• Task to carry out:
Check each line of the material for the string "turquoise", then give only how many lines have it.

• Data excerpts:
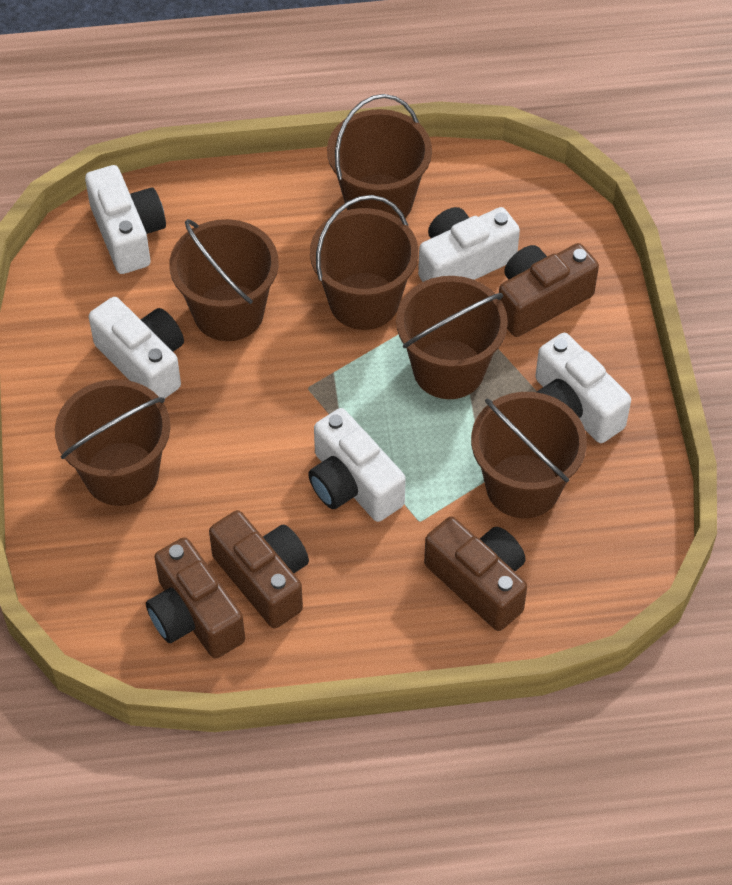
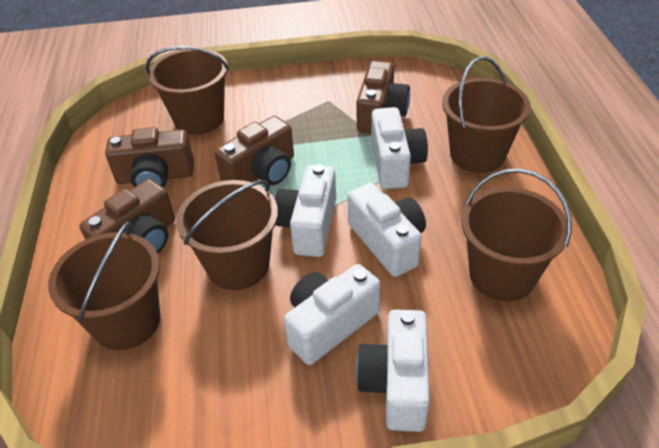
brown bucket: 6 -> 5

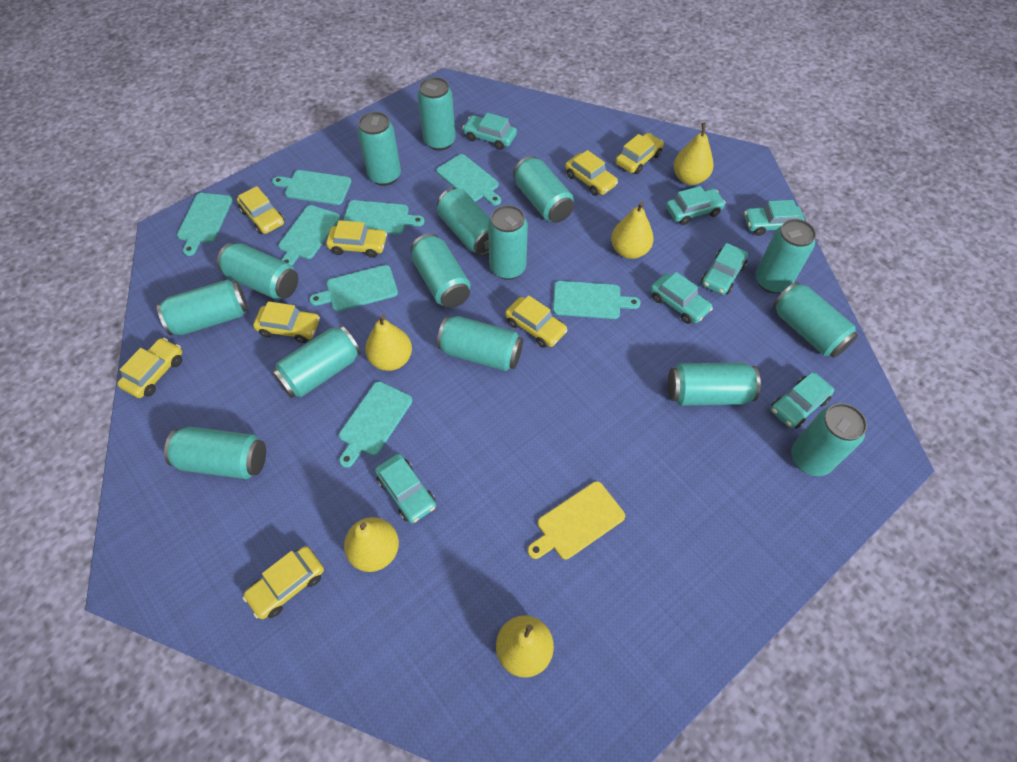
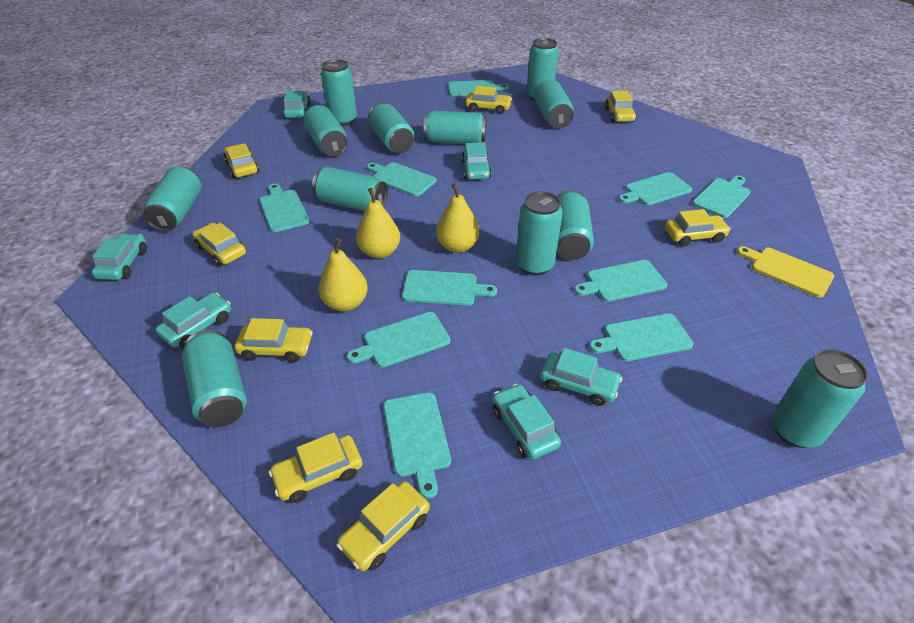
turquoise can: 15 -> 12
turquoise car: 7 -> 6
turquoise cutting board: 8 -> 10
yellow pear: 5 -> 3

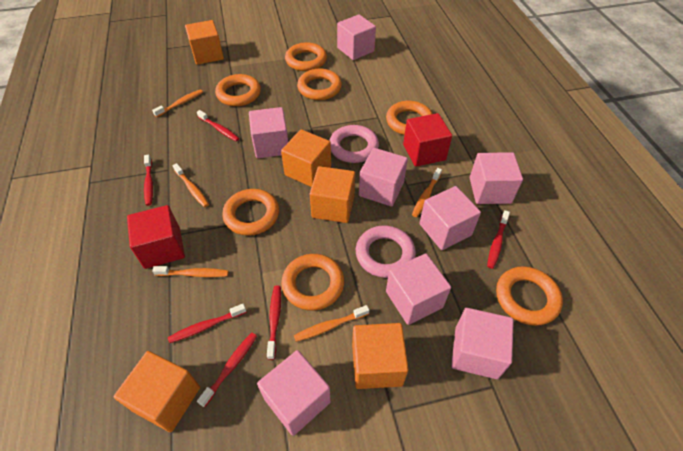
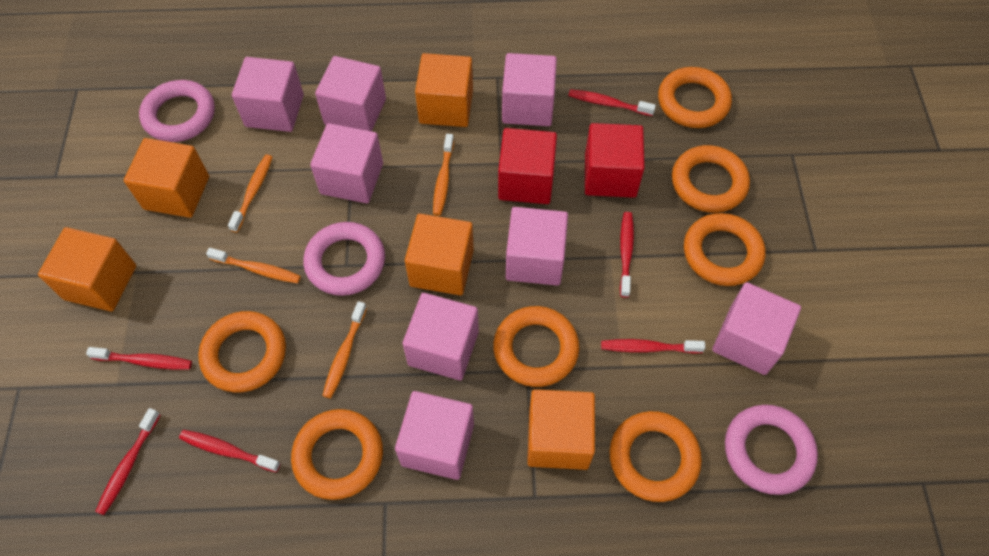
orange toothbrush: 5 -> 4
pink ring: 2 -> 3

• Answer below:
3